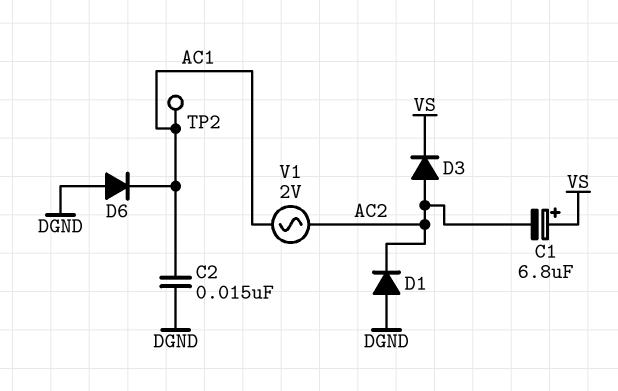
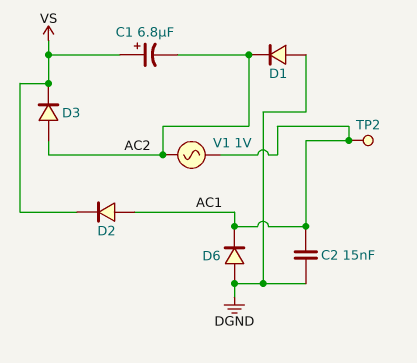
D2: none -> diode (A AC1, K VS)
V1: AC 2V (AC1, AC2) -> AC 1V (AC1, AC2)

◆ ◆ ◆ ◆ ◆ ◆ ◆

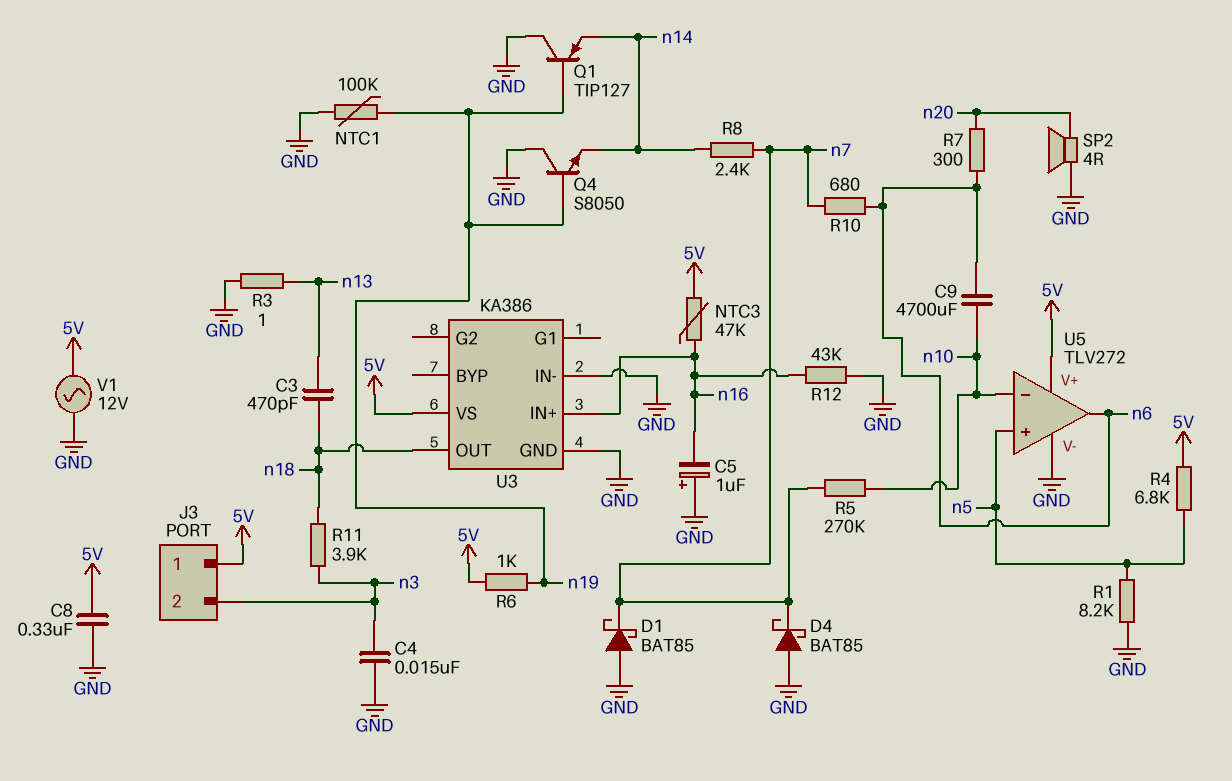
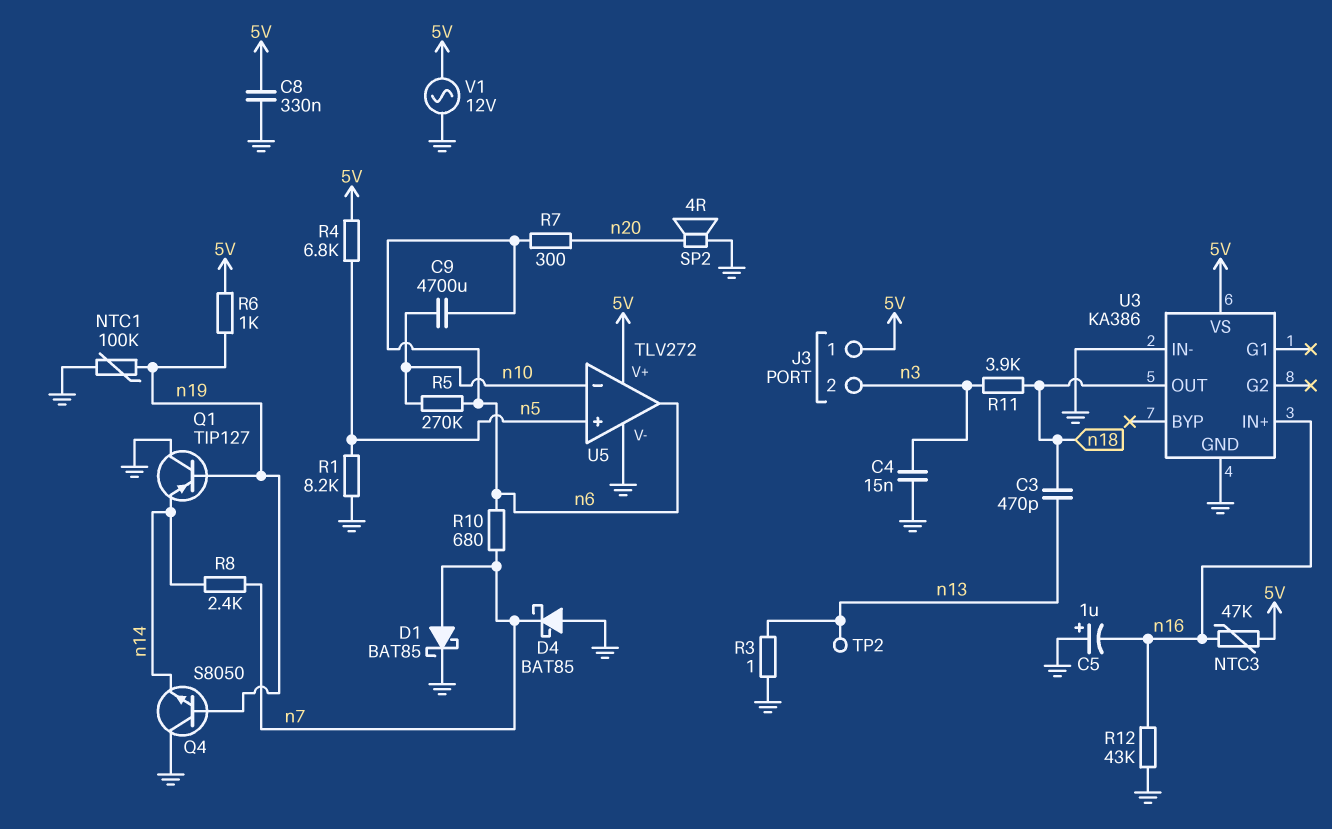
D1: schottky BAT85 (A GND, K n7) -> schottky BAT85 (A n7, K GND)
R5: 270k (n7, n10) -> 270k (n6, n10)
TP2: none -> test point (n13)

◆ ◆ ◆ ◆ ◆ ◆ ◆

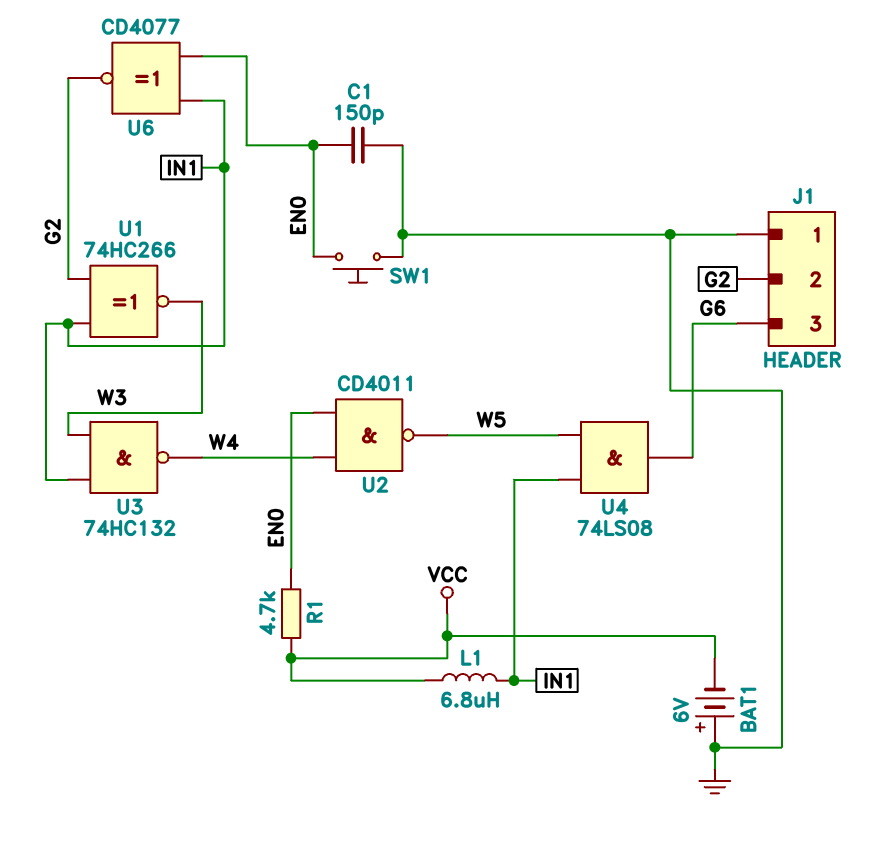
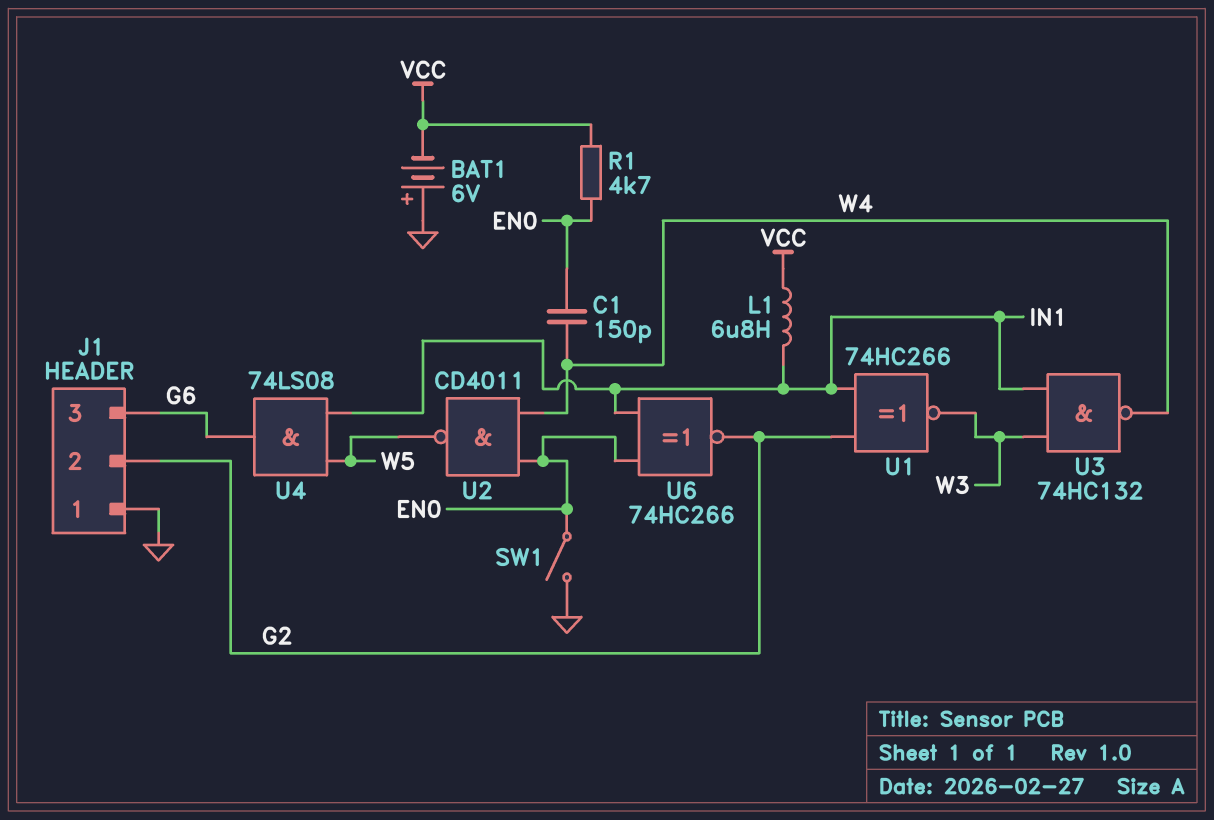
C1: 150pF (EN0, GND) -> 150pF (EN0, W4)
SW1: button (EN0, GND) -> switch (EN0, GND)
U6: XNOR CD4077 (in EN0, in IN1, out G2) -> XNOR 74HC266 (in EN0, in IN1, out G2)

◆ ◆ ◆ ◆ ◆ ◆ ◆

→ **Exercise details**: Say how many lines in the entries contain the string "none", and say nothing else.

→ **Written answer**: 2